Available data section start
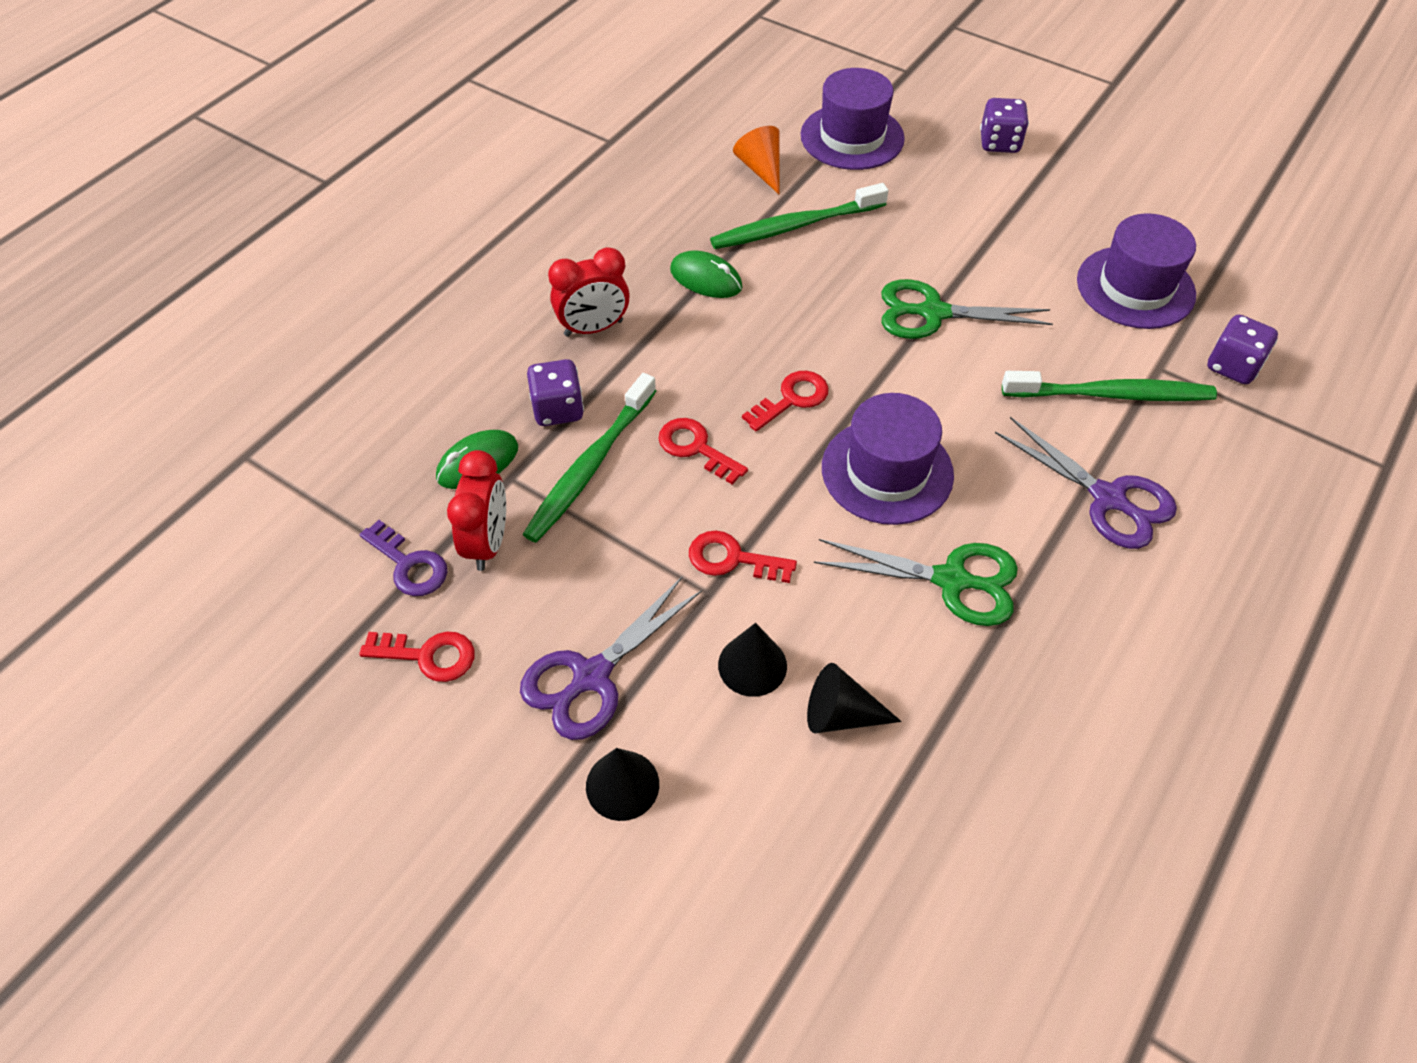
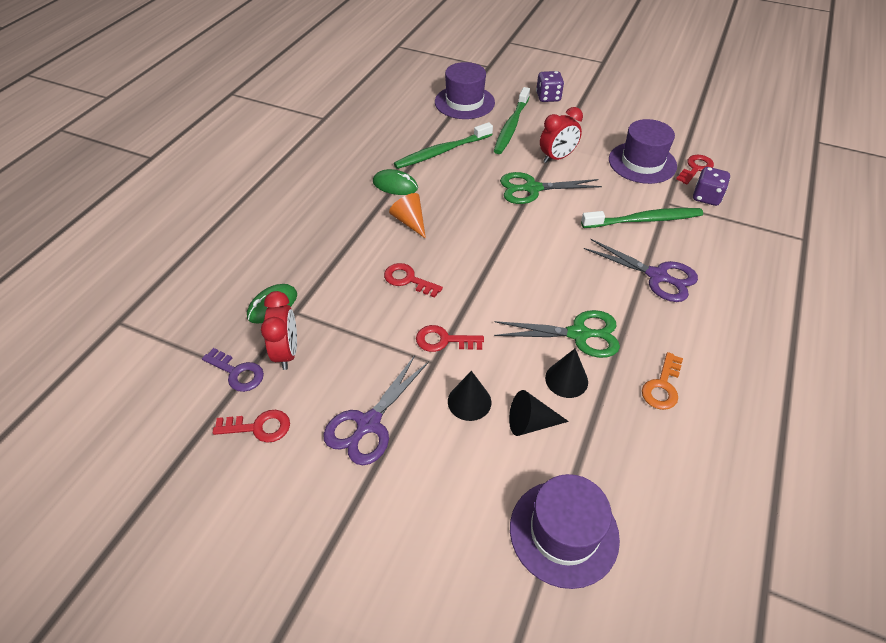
camera: 10 degrees left, 5 degrees down
(558, 409) = (318, 268): purple dice -> none
(589, 467) = (344, 299): green toothbrush -> green toothbrush (511, 126)
(593, 328) = (332, 220): red clock -> red clock (557, 158)
(622, 785) = (401, 488): black cone -> black cone (566, 379)
(761, 169) = (415, 124): orange cone -> orange cone (410, 222)
(791, 399) = (460, 245): red key -> red key (695, 168)
(887, 471) = (526, 278): purple hat -> purple hat (564, 532)
(1067, 688) = (662, 386): none -> orange key

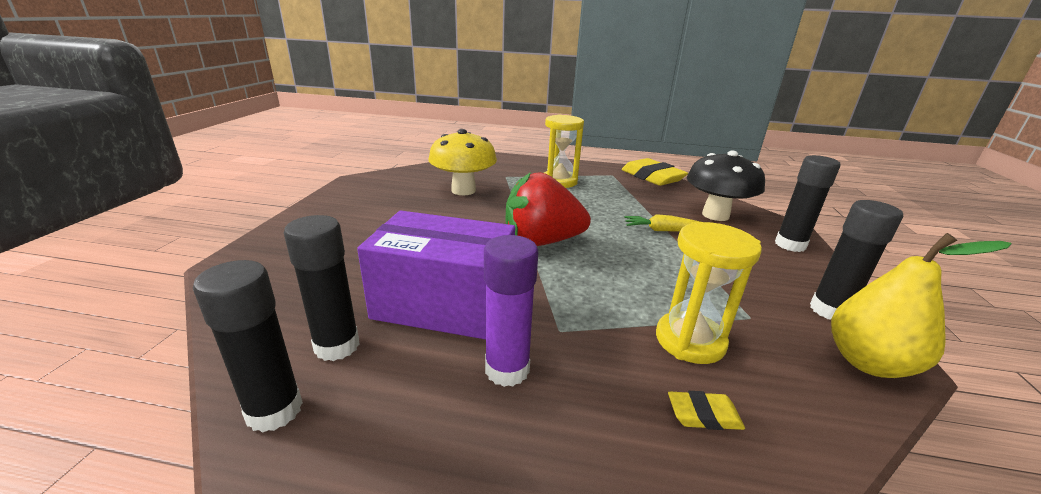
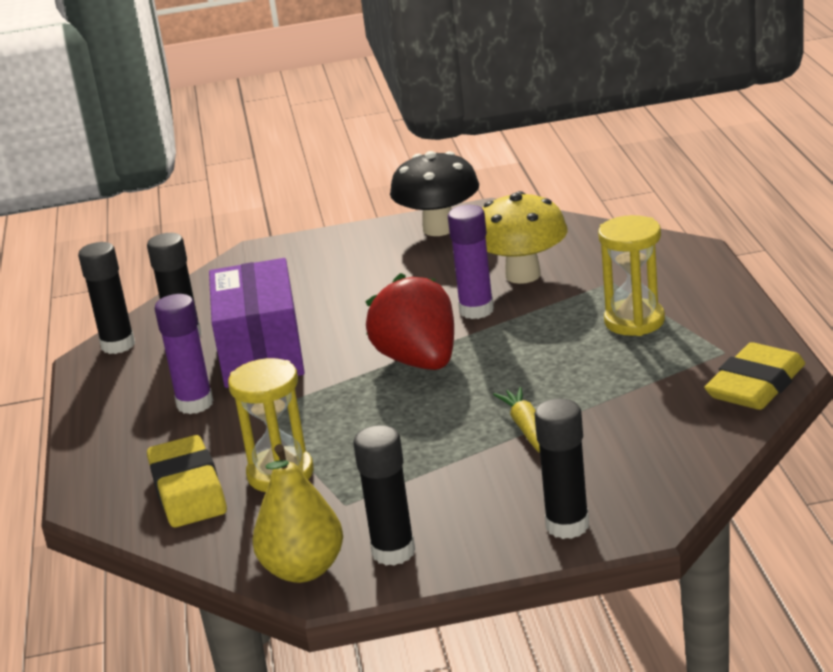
camera: 75 degrees right, 0 degrees up
(491, 211) = (476, 310): none -> purple glue stick
(703, 415) = (188, 490): yellow eraser -> yellow eraser, size x2.11
(715, 215) = (627, 459): black mushroom -> black mushroom (439, 229)

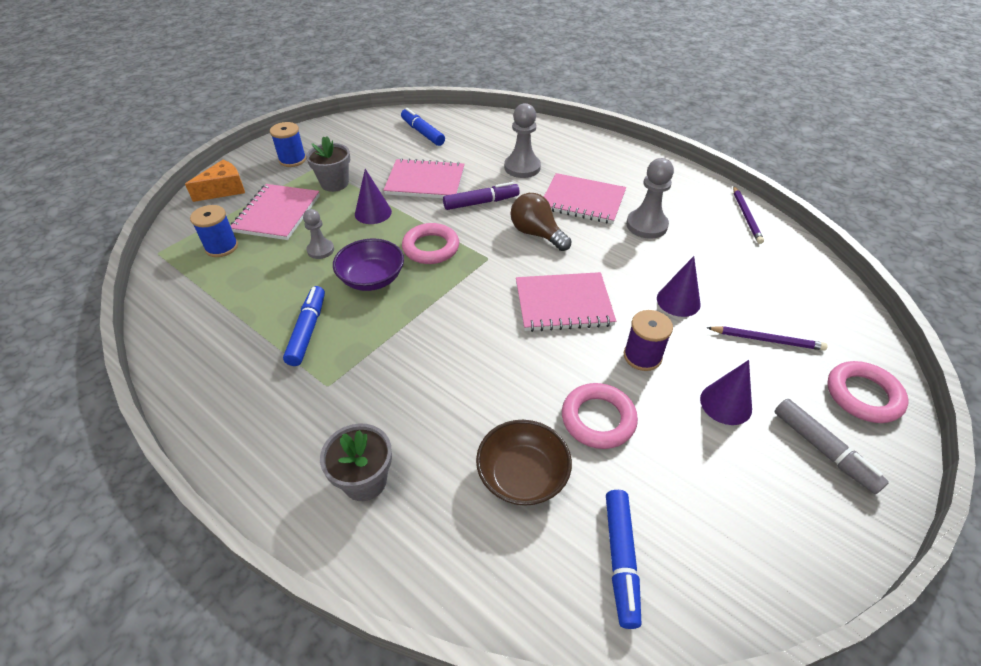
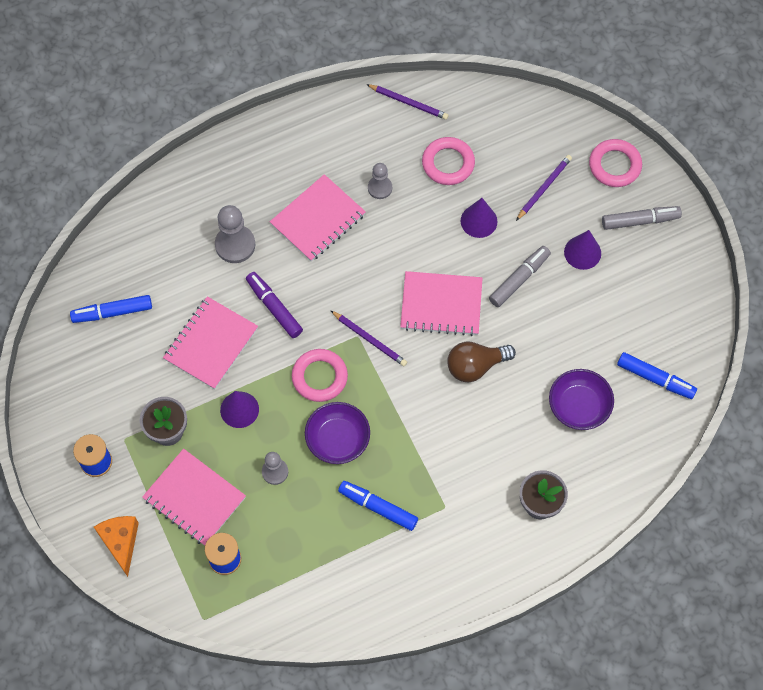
camera: 65 degrees left, 20 degrees up
(481, 202) = (274, 307): purple marker -> purple marker turned 45 degrees counterclockwise
(490, 267) = (370, 339): none -> purple pencil
(522, 475) = (579, 406): brown bowl -> purple bowl
(536, 234) = (345, 282): brown light bulb -> brown light bulb (475, 366)
(563, 304) = (441, 304): pink notebook -> pink notebook turned 75 degrees clockwise
(598, 419) = (558, 338): pink ring -> pink ring (448, 163)
(642, 356) = (519, 279): purple spool -> grey marker
(646, 225) = (380, 188): grey pawn -> grey pawn, size x0.62

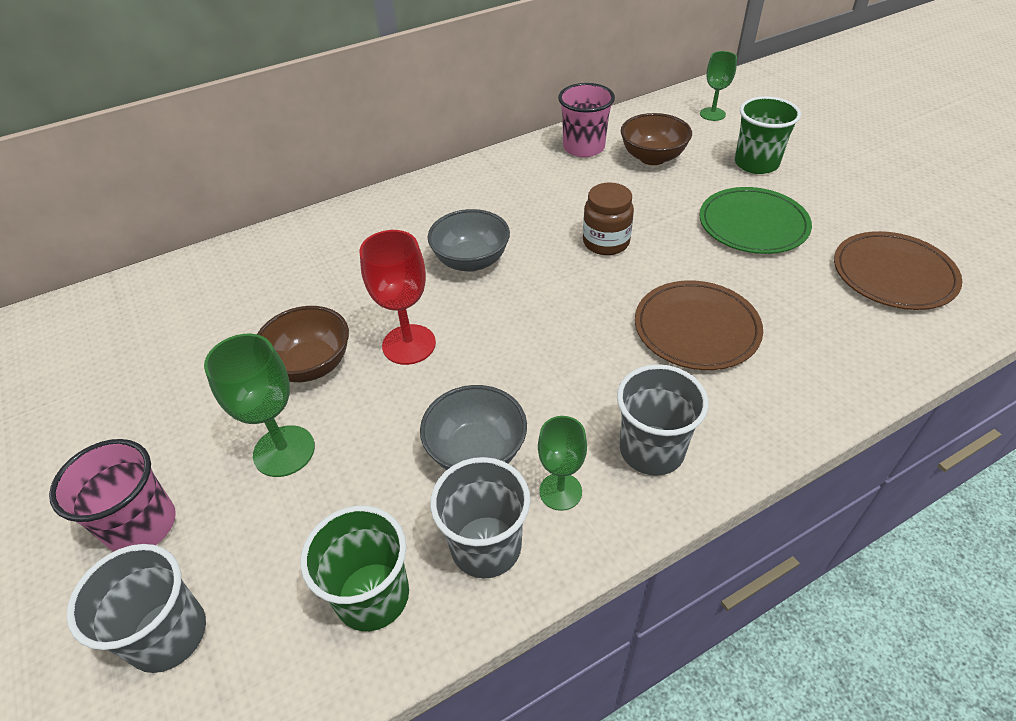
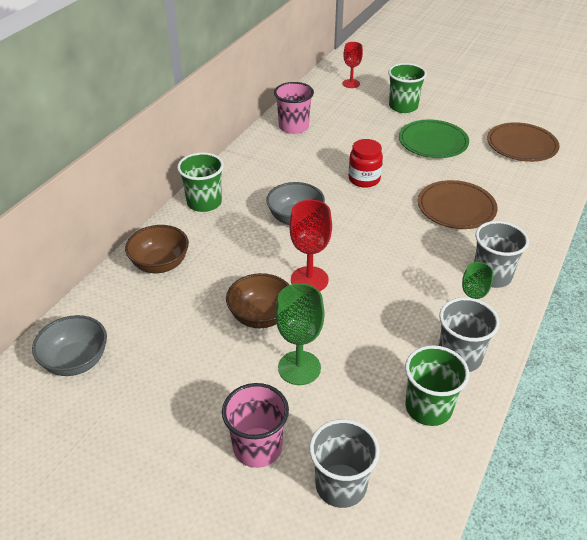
camera: 35 degrees left, 5 degrees down
(392, 204) = (204, 203): none -> green cup
(476, 452) = (408, 316): grey bowl -> grey bowl (76, 361)
(606, 242) = (364, 179): brown jar -> red jar
(652, 157) = (341, 120): brown bowl -> brown bowl (160, 264)
(712, 114) = (351, 83): green goblet -> red goblet

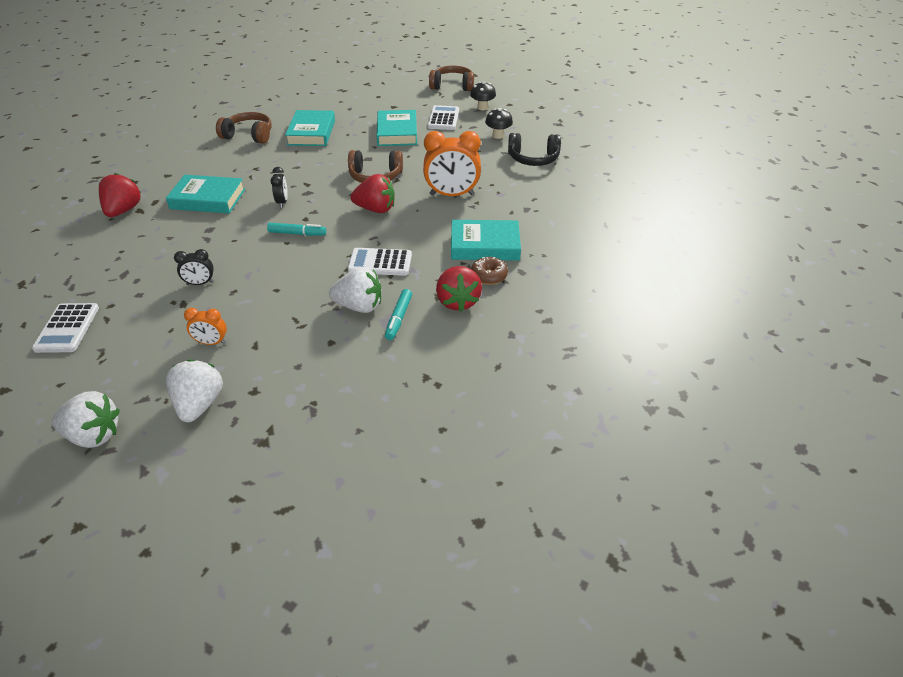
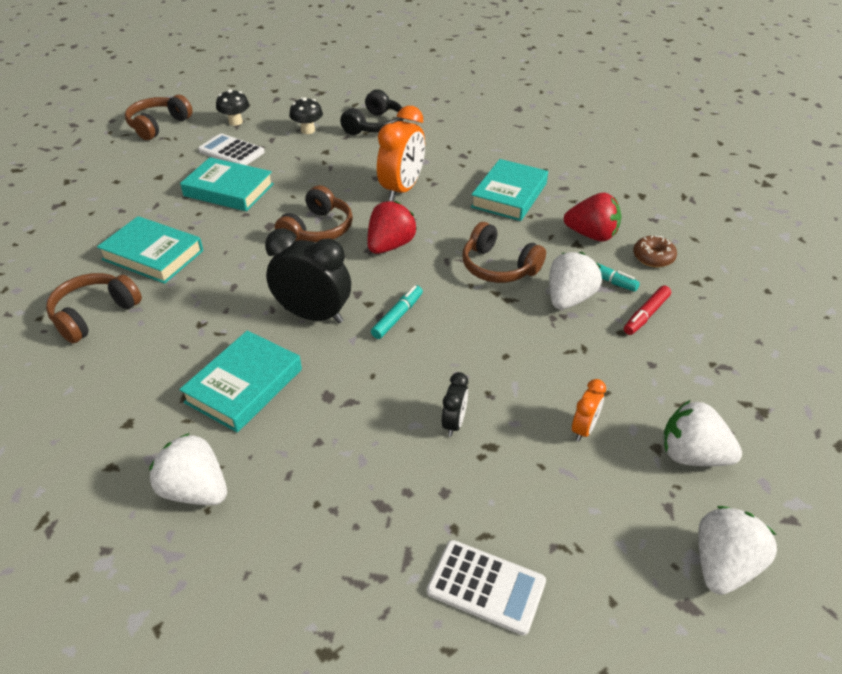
camera: 65 degrees left, 0 degrees up
(123, 210) = (195, 490): red strawberry -> white strawberry
(282, 202) = (313, 315): black clock -> black clock, size x1.99
(360, 352) = (646, 315): none -> red marker
(380, 262) = (498, 267): white calculator -> brown headphones
(489, 276) = (561, 207): brown donut -> brown donut (653, 257)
Available data section end
What you will do | Please copy the data above character for character, skipping any pictures.

Response below |
camera: 10 degrees left, 5 degrees down
(558, 409) = (318, 268): purple dice -> none
(589, 467) = (344, 299): green toothbrush -> green toothbrush (511, 126)
(593, 328) = (332, 220): red clock -> red clock (557, 158)
(622, 785) = (401, 488): black cone -> black cone (566, 379)
(761, 169) = (415, 124): orange cone -> orange cone (410, 222)
(791, 399) = (460, 245): red key -> red key (695, 168)
(887, 471) = (526, 278): purple hat -> purple hat (564, 532)
(1067, 688) = (662, 386): none -> orange key

camera: 75 degrees right, 0 degrees up
(491, 211) = (476, 310): none -> purple glue stick
(703, 415) = (188, 490): yellow eraser -> yellow eraser, size x2.11
(715, 215) = (627, 459): black mushroom -> black mushroom (439, 229)

camera: 65 degrees left, 20 degrees up
(481, 202) = (274, 307): purple marker -> purple marker turned 45 degrees counterclockwise
(490, 267) = (370, 339): none -> purple pencil
(522, 475) = (579, 406): brown bowl -> purple bowl
(536, 234) = (345, 282): brown light bulb -> brown light bulb (475, 366)
(563, 304) = (441, 304): pink notebook -> pink notebook turned 75 degrees clockwise
(598, 419) = (558, 338): pink ring -> pink ring (448, 163)
(642, 356) = (519, 279): purple spool -> grey marker
(646, 225) = (380, 188): grey pawn -> grey pawn, size x0.62

camera: 35 degrees left, 5 degrees down
(392, 204) = (204, 203): none -> green cup
(476, 452) = (408, 316): grey bowl -> grey bowl (76, 361)
(606, 242) = (364, 179): brown jar -> red jar
(652, 157) = (341, 120): brown bowl -> brown bowl (160, 264)
(712, 114) = (351, 83): green goblet -> red goblet

camera: 65 degrees left, 0 degrees up
(123, 210) = (195, 490): red strawberry -> white strawberry
(282, 202) = (313, 315): black clock -> black clock, size x1.99
(360, 352) = (646, 315): none -> red marker
(380, 262) = (498, 267): white calculator -> brown headphones
(489, 276) = (561, 207): brown donut -> brown donut (653, 257)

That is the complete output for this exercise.